Problem | Output each line of the material exactly as it stands.

Provided data |
=== Section Start ===

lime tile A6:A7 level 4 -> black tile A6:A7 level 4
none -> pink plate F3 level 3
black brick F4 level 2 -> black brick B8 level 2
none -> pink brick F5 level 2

=== Section End ===

Task result |
lime tile A6:A7 level 4 -> black tile A6:A7 level 4
none -> pink plate F3 level 3
black brick F4 level 2 -> black brick B8 level 2
none -> pink brick F5 level 2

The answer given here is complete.